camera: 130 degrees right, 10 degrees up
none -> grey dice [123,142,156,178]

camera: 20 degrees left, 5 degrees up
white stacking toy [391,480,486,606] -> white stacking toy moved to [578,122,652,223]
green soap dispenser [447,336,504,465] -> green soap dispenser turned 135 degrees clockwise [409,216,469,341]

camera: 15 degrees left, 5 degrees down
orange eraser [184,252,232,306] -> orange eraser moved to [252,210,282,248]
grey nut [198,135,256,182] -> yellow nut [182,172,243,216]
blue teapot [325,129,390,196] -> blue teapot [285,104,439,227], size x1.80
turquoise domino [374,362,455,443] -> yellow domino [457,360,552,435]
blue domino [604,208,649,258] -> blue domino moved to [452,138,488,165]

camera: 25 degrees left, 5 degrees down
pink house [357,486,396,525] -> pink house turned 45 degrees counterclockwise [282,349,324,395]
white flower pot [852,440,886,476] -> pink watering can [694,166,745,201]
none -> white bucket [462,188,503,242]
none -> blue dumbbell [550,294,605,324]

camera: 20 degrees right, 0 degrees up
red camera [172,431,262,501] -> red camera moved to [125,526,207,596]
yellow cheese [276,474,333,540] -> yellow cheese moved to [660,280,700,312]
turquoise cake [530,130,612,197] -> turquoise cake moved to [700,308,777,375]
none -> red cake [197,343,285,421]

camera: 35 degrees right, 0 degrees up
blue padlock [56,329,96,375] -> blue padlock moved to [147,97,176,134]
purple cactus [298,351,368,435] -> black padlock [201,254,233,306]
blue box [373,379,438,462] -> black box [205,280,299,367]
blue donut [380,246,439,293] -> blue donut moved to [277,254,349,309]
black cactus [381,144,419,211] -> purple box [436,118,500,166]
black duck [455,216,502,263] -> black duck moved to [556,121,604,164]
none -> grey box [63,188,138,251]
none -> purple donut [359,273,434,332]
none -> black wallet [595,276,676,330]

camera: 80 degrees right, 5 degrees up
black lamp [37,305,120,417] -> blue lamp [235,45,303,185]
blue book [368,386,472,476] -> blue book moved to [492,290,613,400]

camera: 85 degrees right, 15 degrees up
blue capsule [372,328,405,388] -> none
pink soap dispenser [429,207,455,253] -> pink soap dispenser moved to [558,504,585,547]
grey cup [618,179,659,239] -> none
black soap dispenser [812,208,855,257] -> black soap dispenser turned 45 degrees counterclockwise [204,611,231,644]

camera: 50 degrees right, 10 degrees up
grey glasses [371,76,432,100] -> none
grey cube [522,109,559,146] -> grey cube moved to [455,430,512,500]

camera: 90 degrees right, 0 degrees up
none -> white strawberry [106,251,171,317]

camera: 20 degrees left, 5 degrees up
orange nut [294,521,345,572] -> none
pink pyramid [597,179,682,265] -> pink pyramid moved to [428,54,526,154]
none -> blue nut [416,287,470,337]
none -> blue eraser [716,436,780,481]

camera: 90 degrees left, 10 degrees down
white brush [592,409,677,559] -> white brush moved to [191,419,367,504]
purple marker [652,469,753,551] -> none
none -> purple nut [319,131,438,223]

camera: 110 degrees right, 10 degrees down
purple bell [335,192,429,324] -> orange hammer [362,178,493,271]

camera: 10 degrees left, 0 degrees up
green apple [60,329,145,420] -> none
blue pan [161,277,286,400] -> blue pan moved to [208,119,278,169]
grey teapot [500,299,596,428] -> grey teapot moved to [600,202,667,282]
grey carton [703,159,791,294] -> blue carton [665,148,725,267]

== Work order ==
Look through the material above. Copy each line where the word "pink" appears.

== Solution below ==
pink house [357,486,396,525] -> pink house turned 45 degrees counterclockwise [282,349,324,395]
white flower pot [852,440,886,476] -> pink watering can [694,166,745,201]
pink soap dispenser [429,207,455,253] -> pink soap dispenser moved to [558,504,585,547]
pink pyramid [597,179,682,265] -> pink pyramid moved to [428,54,526,154]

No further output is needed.